Keep the images out while you retype all of the data exactly.

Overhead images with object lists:
=== Section Start ===

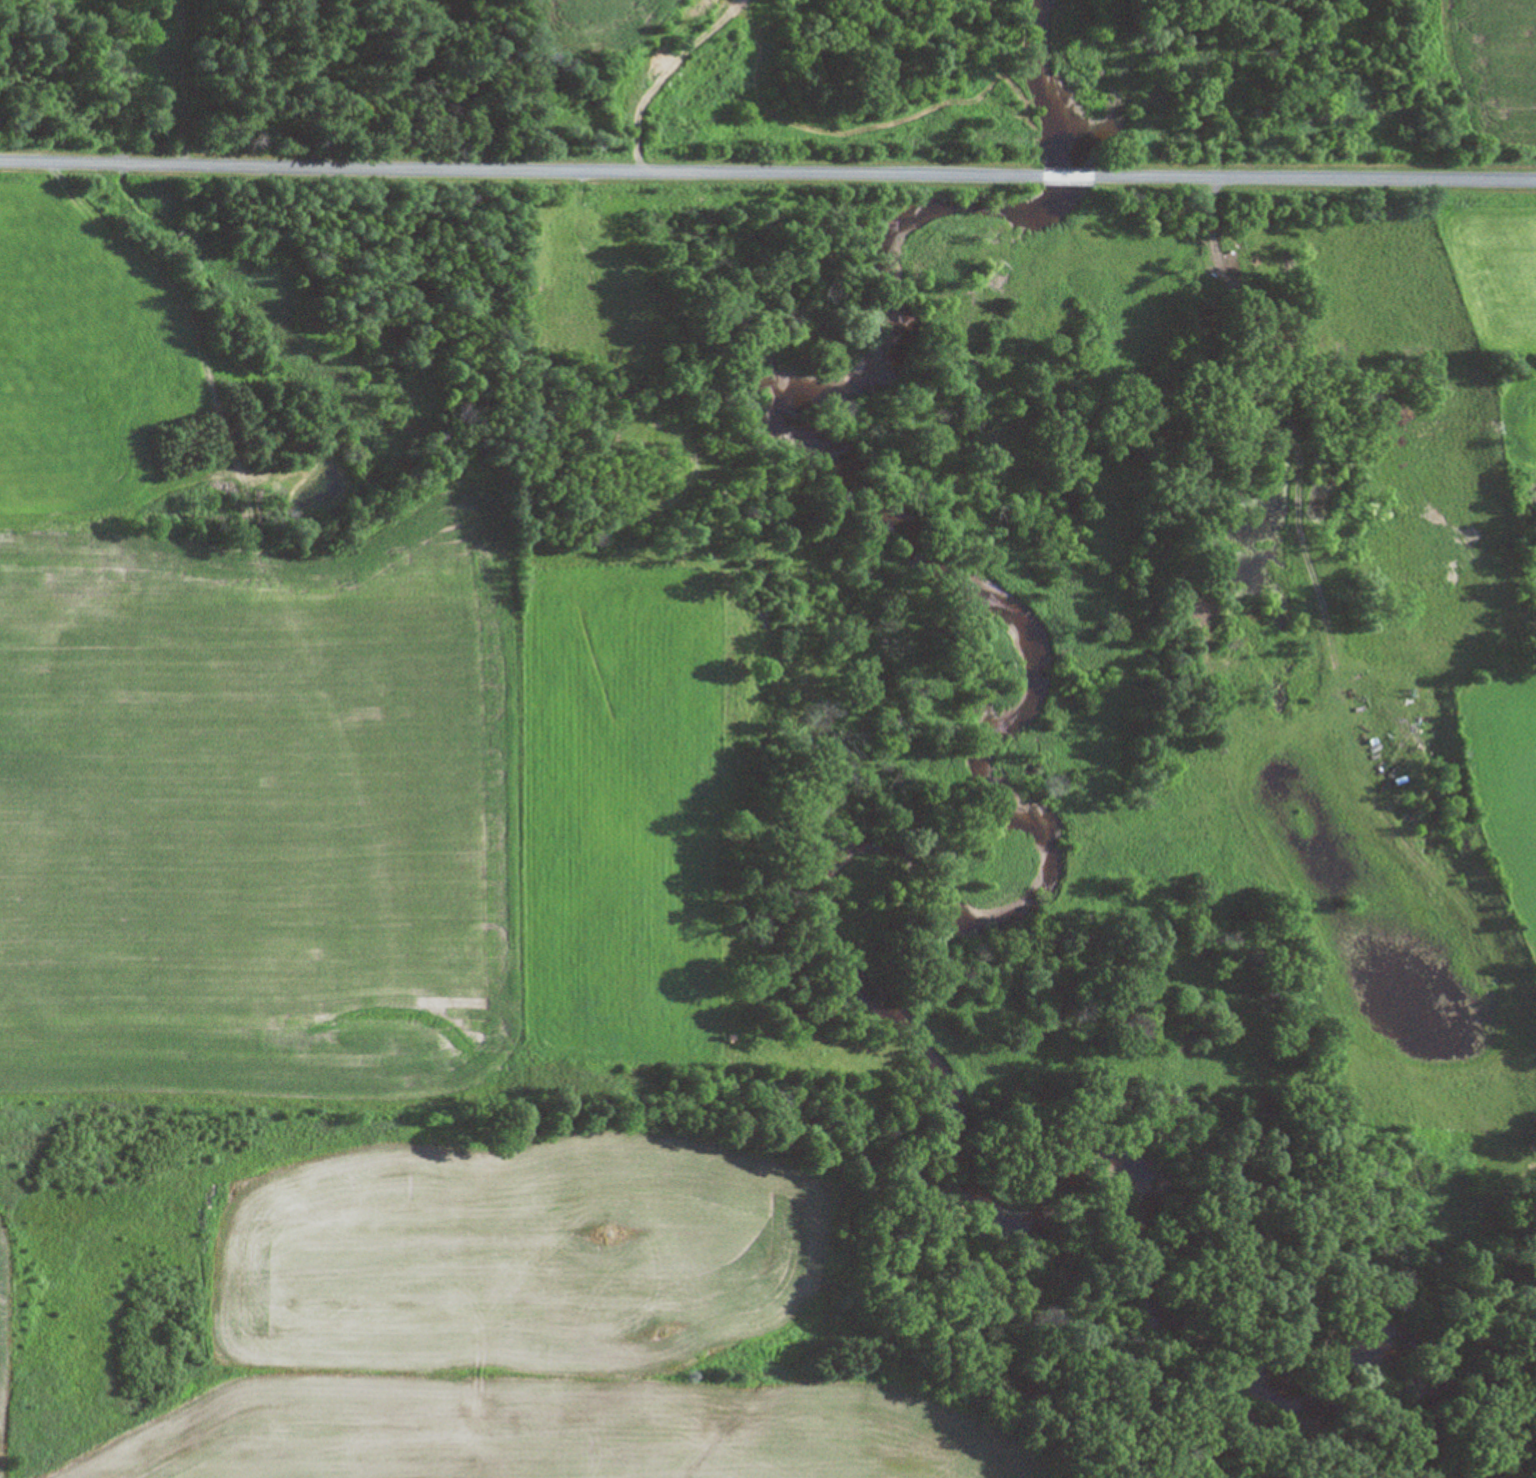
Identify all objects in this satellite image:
road: (180, 81)
river: (1080, 137)
road: (520, 172)
road: (1067, 178)
road: (1314, 180)
river: (975, 260)
river: (899, 367)
river: (1010, 621)
river: (1107, 1177)
river: (1449, 1462)

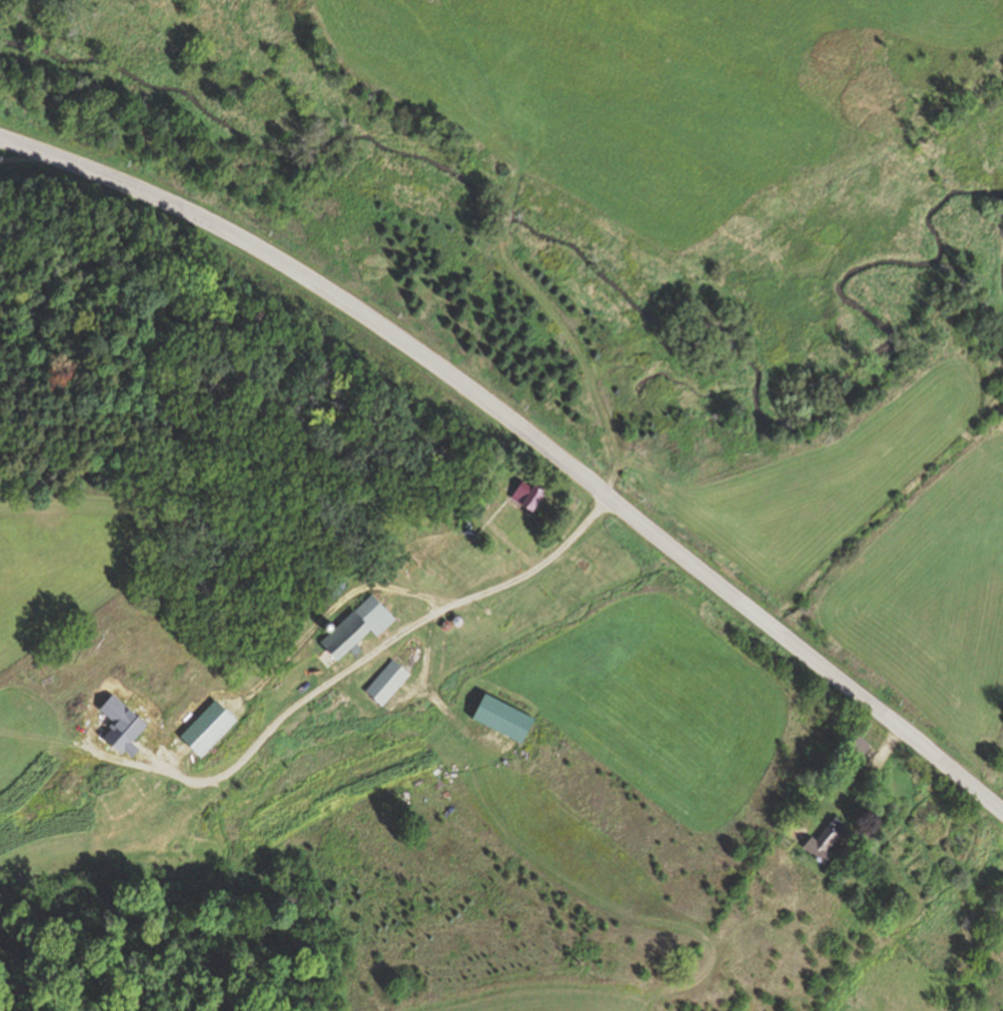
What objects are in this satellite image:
road: (496, 100)
road: (506, 220)
road: (580, 353)
road: (527, 431)
building: (528, 497)
building: (467, 524)
road: (512, 547)
building: (558, 584)
building: (359, 624)
road: (360, 669)
building: (386, 680)
building: (505, 718)
building: (860, 749)
road: (188, 753)
road: (858, 774)
building: (827, 841)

=== Section End ===

RESULT FOR THIS EXERCISE:
Identify all objects in this satellite image:
road: (180, 81)
river: (1080, 137)
road: (520, 172)
road: (1067, 178)
road: (1314, 180)
river: (975, 260)
river: (899, 367)
river: (1010, 621)
river: (1107, 1177)
river: (1449, 1462)

What objects are in this satellite image:
road: (496, 100)
road: (506, 220)
road: (580, 353)
road: (527, 431)
building: (528, 497)
building: (467, 524)
road: (512, 547)
building: (558, 584)
building: (359, 624)
road: (360, 669)
building: (386, 680)
building: (505, 718)
building: (860, 749)
road: (188, 753)
road: (858, 774)
building: (827, 841)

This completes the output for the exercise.